* start Available data *
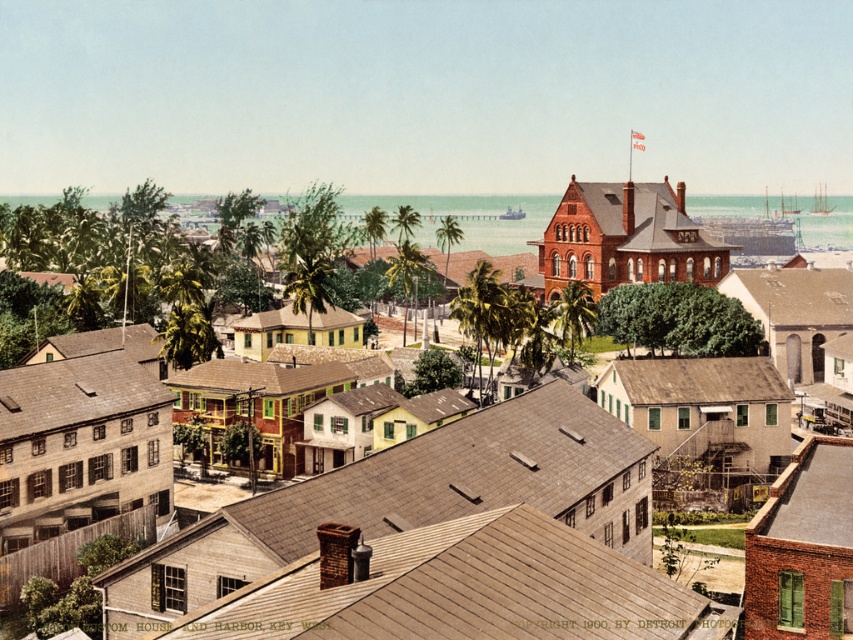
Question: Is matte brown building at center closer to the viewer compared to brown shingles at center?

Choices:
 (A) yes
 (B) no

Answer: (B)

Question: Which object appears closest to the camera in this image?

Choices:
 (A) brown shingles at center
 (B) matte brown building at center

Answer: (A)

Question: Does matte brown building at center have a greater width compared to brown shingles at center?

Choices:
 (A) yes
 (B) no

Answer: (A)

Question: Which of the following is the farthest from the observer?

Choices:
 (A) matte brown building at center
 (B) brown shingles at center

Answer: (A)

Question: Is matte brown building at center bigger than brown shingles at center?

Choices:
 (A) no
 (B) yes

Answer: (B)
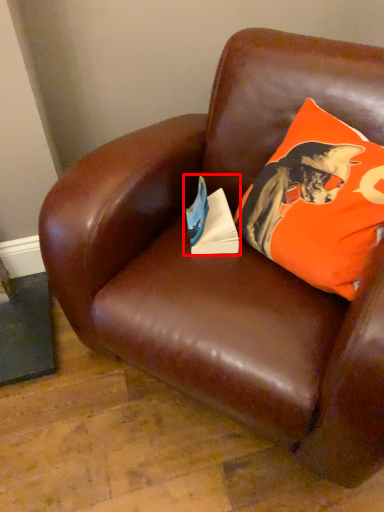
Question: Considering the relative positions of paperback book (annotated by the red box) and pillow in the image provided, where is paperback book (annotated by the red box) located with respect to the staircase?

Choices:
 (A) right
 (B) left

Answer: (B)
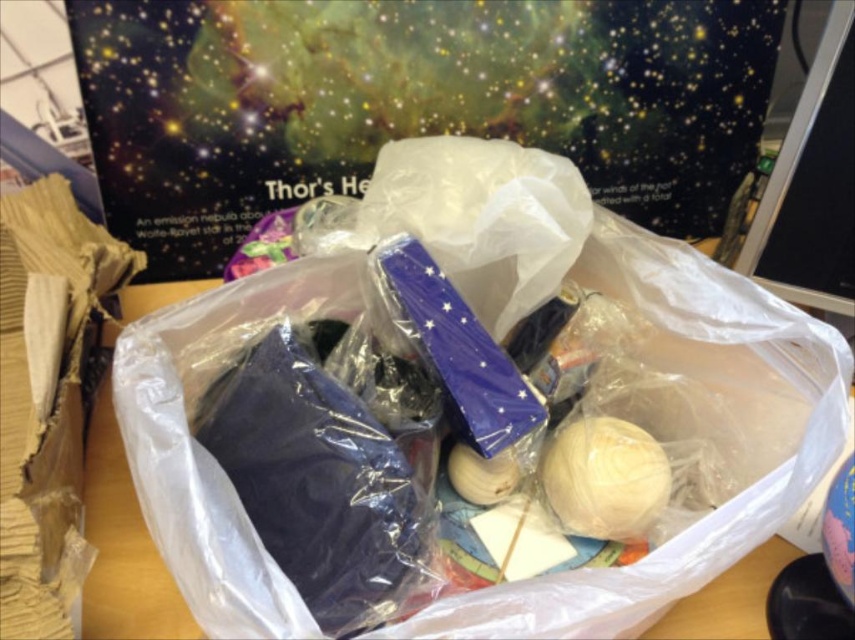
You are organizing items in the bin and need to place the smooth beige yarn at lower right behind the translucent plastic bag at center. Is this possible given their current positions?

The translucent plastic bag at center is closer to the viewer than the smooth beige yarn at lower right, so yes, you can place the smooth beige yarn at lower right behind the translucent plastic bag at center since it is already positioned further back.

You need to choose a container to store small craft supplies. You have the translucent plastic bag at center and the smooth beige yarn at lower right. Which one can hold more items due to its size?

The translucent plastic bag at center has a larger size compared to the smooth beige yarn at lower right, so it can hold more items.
* end Available data *
* start Available data *
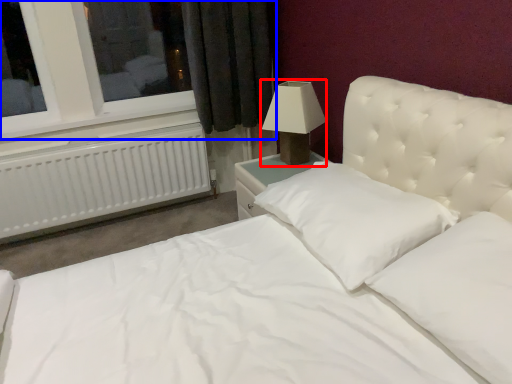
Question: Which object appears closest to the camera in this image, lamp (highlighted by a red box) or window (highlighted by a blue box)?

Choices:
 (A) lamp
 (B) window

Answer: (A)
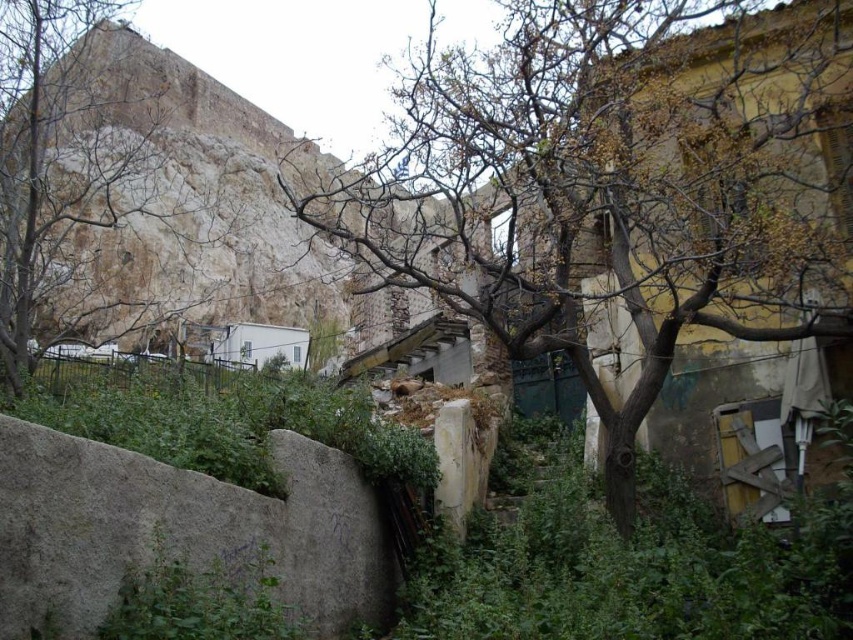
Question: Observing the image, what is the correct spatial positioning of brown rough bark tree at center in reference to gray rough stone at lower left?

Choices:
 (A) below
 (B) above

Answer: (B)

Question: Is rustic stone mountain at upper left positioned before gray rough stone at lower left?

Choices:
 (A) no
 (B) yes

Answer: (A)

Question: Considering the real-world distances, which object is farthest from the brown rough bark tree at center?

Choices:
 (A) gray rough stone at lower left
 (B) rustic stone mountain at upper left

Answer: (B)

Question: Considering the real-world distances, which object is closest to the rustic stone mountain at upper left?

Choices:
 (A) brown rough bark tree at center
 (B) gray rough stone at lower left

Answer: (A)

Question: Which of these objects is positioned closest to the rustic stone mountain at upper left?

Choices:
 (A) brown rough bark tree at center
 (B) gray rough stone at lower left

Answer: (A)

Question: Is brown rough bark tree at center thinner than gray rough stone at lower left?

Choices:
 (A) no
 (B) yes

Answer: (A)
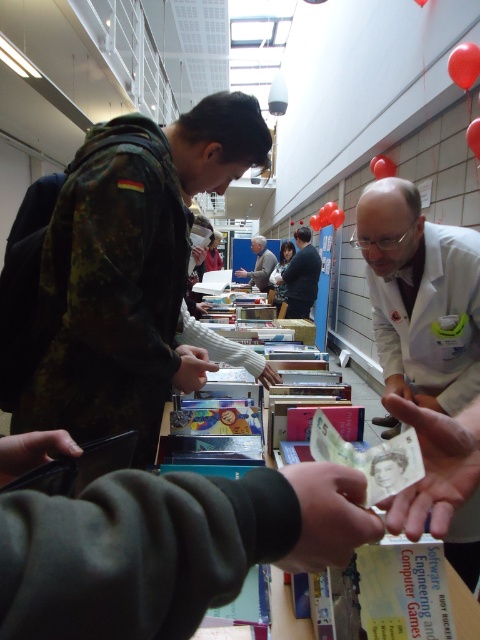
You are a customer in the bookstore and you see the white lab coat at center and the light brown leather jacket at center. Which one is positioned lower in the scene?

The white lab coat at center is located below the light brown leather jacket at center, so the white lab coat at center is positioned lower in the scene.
* end Available data *
Set problem
Count the lines in the data above that contain the string "below", treating case as significant. Reply with the number alone.

Task output
2